What to do: Starting from the line with "orange notebook [355,264,409,286]" and going up to and including the line with "orange notebook [630,183,669,210] -> none", copy the listing below exactly. Leave all images out.
*** Data records ***
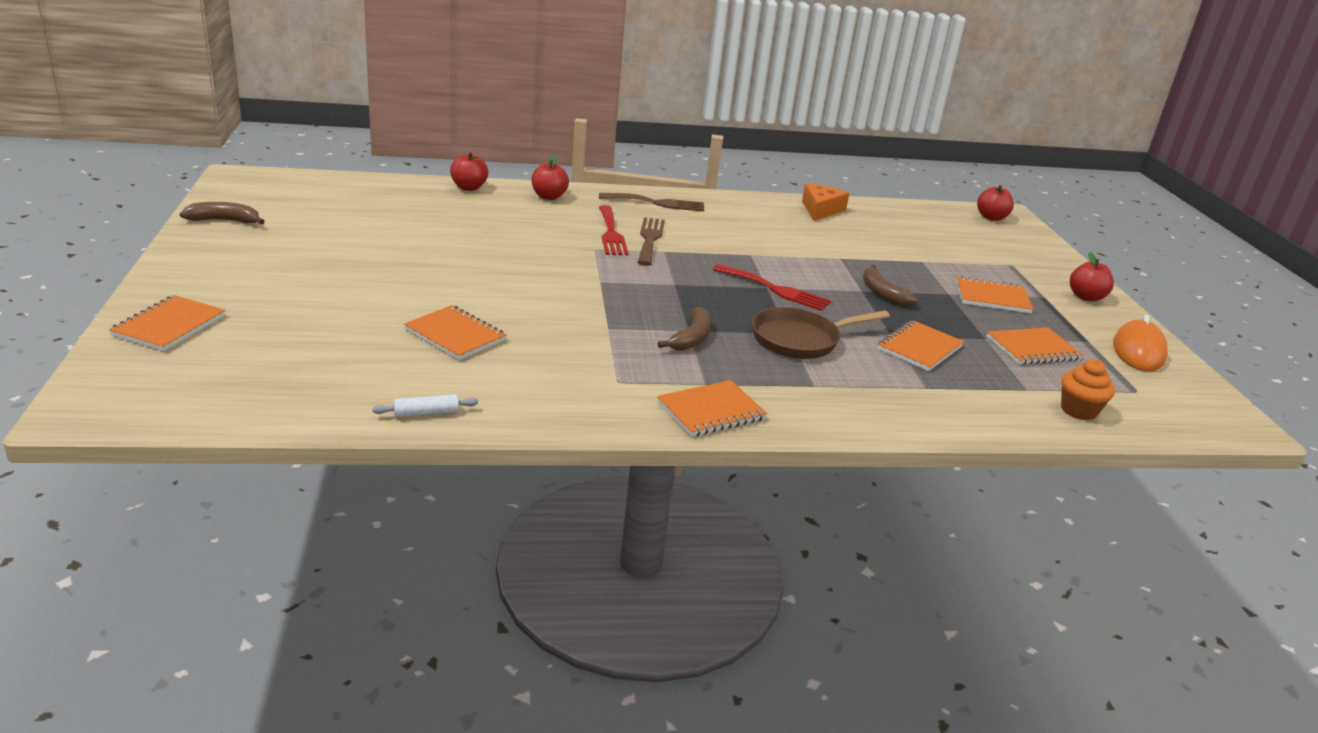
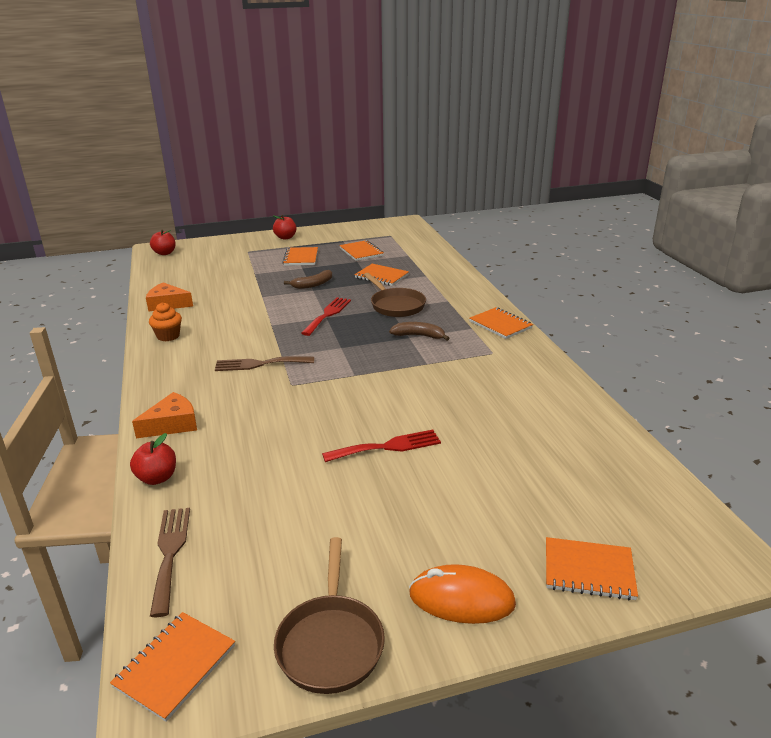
camera: 95 degrees left, 0 degrees up
brown banana [179,202,265,224] -> brown pan [274,537,385,694]
white rolling pin [372,394,478,417] -> none
orange notebook [404,305,506,360] -> orange notebook moved to [110,612,235,722]
red apple [531,155,569,200] -> orange cheese [132,392,197,438]
brown fork [599,193,704,212] -> brown fork moved to [150,508,190,617]
red fork [599,205,629,255] -> red fork moved to [322,430,441,462]
orange cupcake [1061,359,1115,420] -> orange cupcake moved to [149,302,182,341]
orange mouse [1113,315,1168,372] -> orange mouse moved to [409,564,516,624]

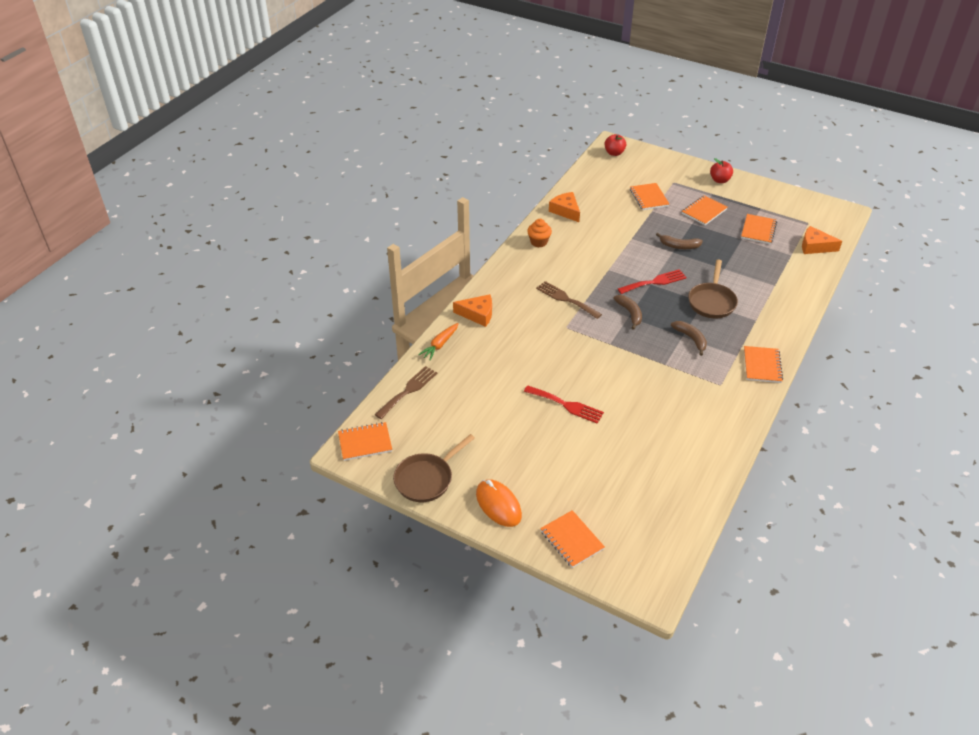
camera: 45 degrees right, 15 degrees up
red apple [130,433,176,485] -> orange carrot [418,323,459,361]
orange notebook [355,264,409,286] -> orange notebook moved to [630,183,669,210]
none -> brown banana [613,295,642,330]
none -> orange cheese [802,226,842,254]

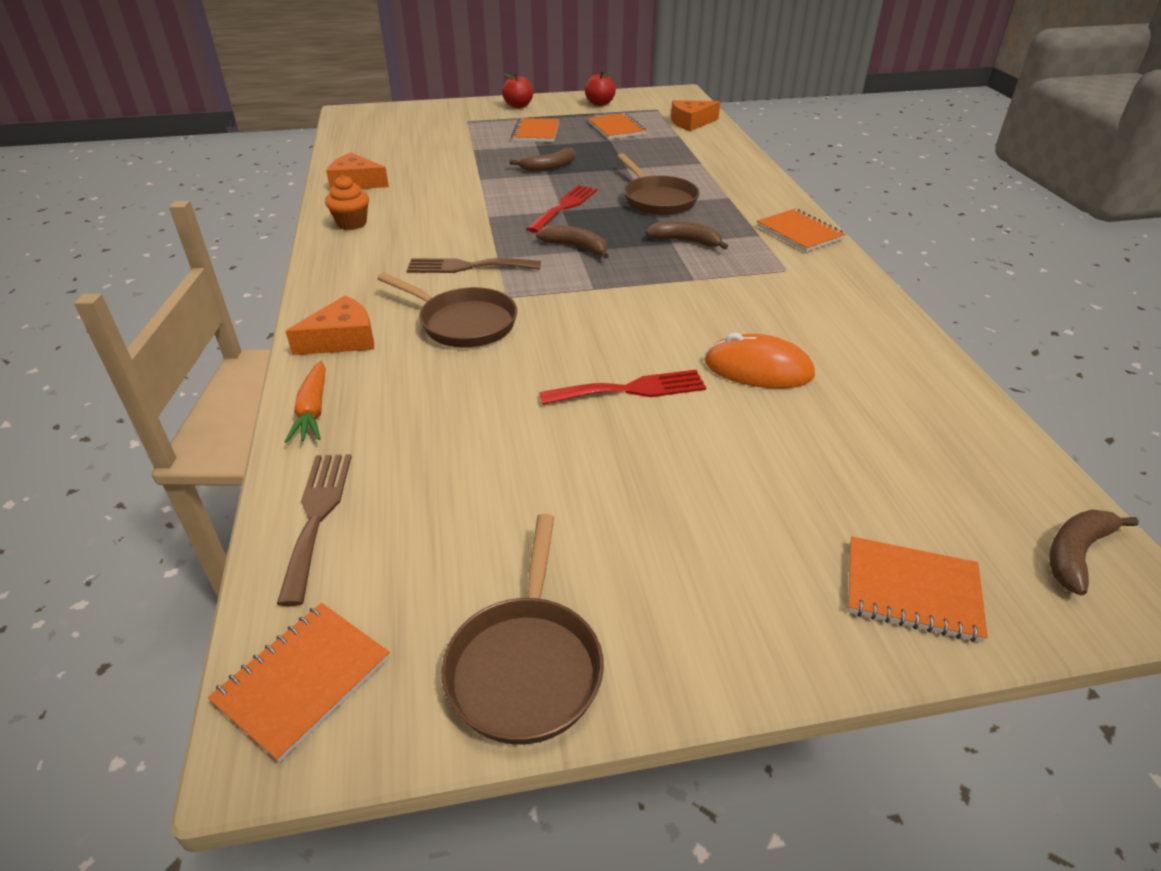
camera: 40 degrees left, 5 degrees down
orange mouse [476,479,522,527] -> orange mouse moved to [705,333,815,388]
red apple [604,134,626,156] -> red apple moved to [585,71,616,106]
orange notebook [630,183,669,210] -> none
none -> brown pan [377,273,517,348]
none -> brown banana [1049,509,1139,596]

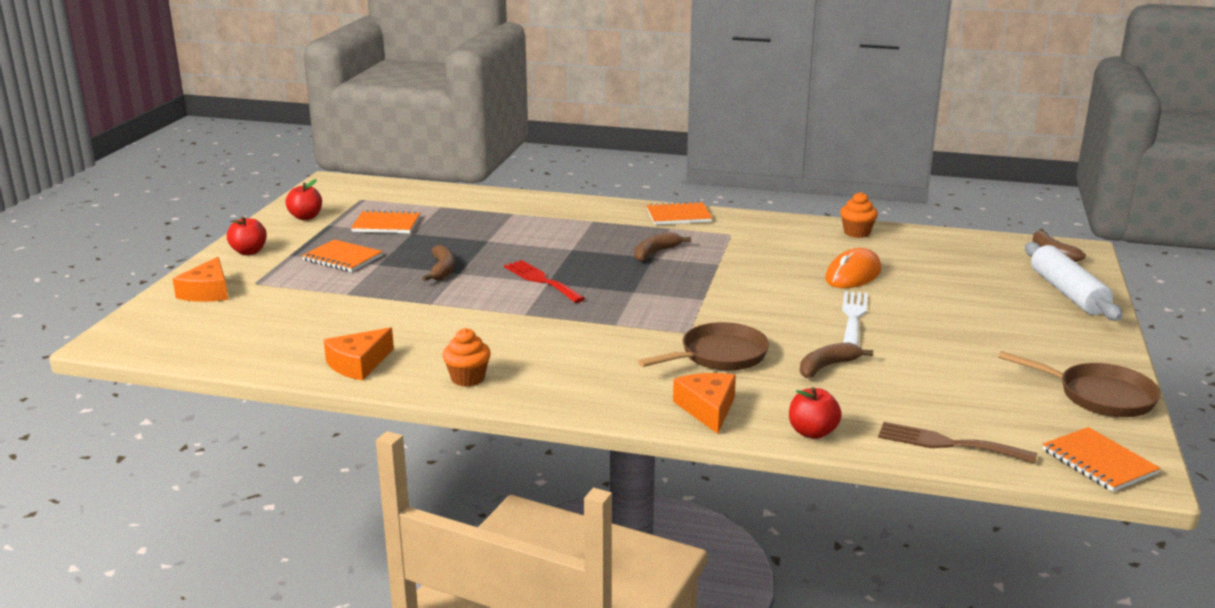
camera: 65 degrees left, 15 degrees down
orange carrot [284,361,326,443] -> red apple [789,387,842,439]
brown fork [407,258,541,273] -> none
brown banana [536,225,609,259] -> brown banana moved to [800,342,873,378]
red fork [539,370,706,405] -> white fork [842,291,868,346]
brown pan [617,153,699,215] -> none
orange cheese [671,100,720,131] -> orange cheese moved to [173,257,228,302]
orange notebook [848,537,988,642] -> white rolling pin [1025,242,1123,321]
none -> orange cupcake [840,192,878,238]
***
Expected output:
orange notebook [355,264,409,286] -> orange notebook moved to [630,183,669,210]
none -> brown banana [613,295,642,330]
none -> orange cheese [802,226,842,254]

camera: 40 degrees left, 5 degrees down
orange mouse [476,479,522,527] -> orange mouse moved to [705,333,815,388]
red apple [604,134,626,156] -> red apple moved to [585,71,616,106]
orange notebook [630,183,669,210] -> none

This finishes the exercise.